Exercise directions:
Leaving out every picture, quote the data below exactly as it appears.

Data for the task:
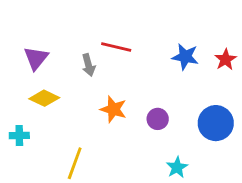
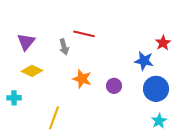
blue star: (185, 57) -> (144, 61), moved
cyan star: (177, 167) -> (159, 121), moved

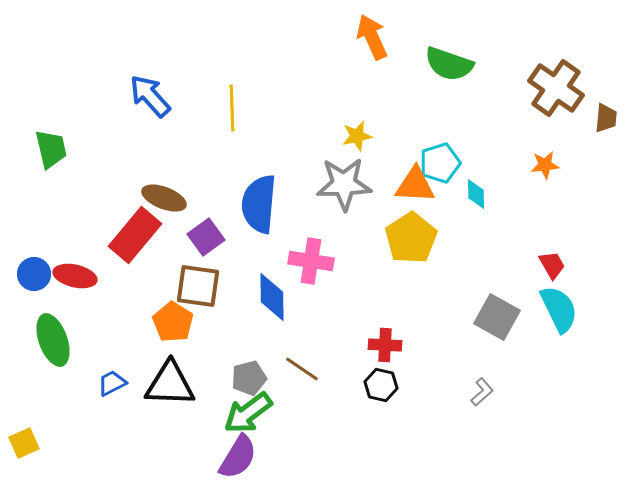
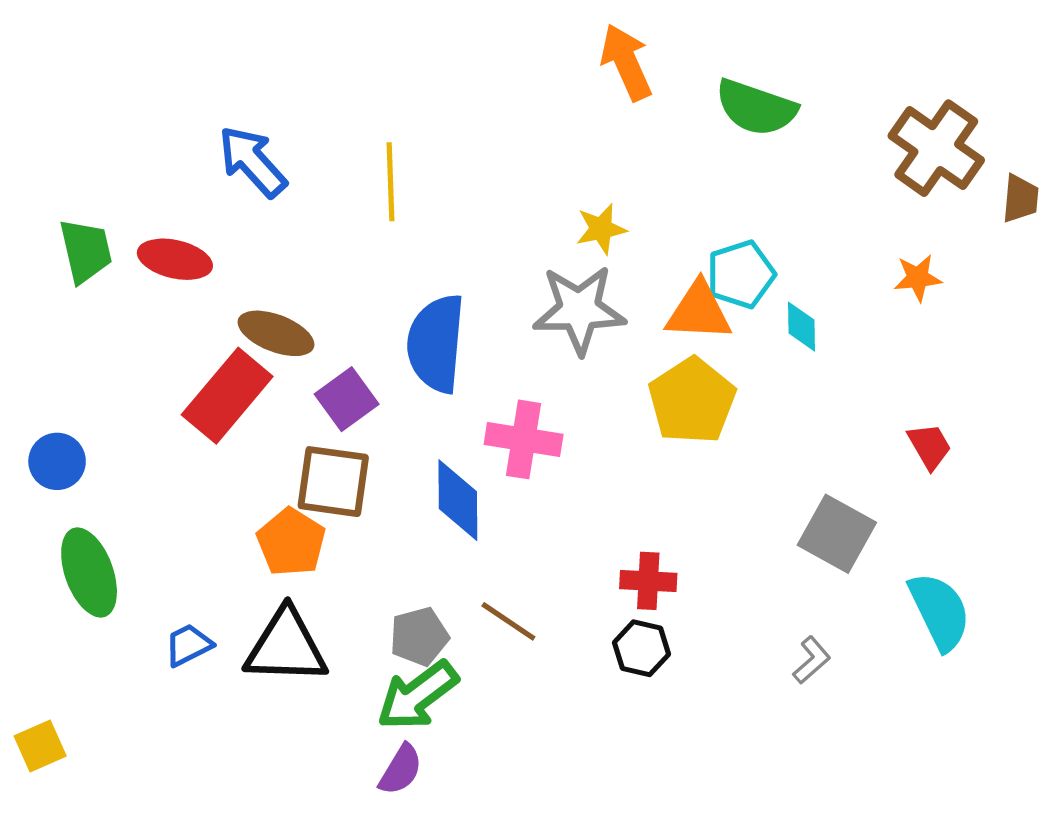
red ellipse: (75, 276) -> (175, 259), moved
cyan semicircle: (559, 309) -> (940, 611), moved
purple semicircle: (238, 457) -> (401, 770), size x0.7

Answer space:
blue star: (185, 57) -> (144, 61), moved
cyan star: (177, 167) -> (159, 121), moved

red ellipse: (75, 276) -> (175, 259), moved
cyan semicircle: (559, 309) -> (940, 611), moved
purple semicircle: (238, 457) -> (401, 770), size x0.7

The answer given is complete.